(Given material Opens)

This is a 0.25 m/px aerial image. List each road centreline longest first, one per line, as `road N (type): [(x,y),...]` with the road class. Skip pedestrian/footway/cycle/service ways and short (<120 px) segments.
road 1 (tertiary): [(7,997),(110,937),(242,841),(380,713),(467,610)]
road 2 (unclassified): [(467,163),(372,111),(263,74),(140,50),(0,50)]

(Given material Closes)

To do: Your task is to print the whole listing again exactly.

Exercise solution:
This is a 0.25 m/px aerial image. List each road centreline longest first, one per line, as `road N (type): [(x,y),...]` with the road class. Skip pedestrian/footway/cycle/service ways and short (<120 px) segments.
road 1 (tertiary): [(7,997),(110,937),(242,841),(380,713),(467,610)]
road 2 (unclassified): [(467,163),(372,111),(263,74),(140,50),(0,50)]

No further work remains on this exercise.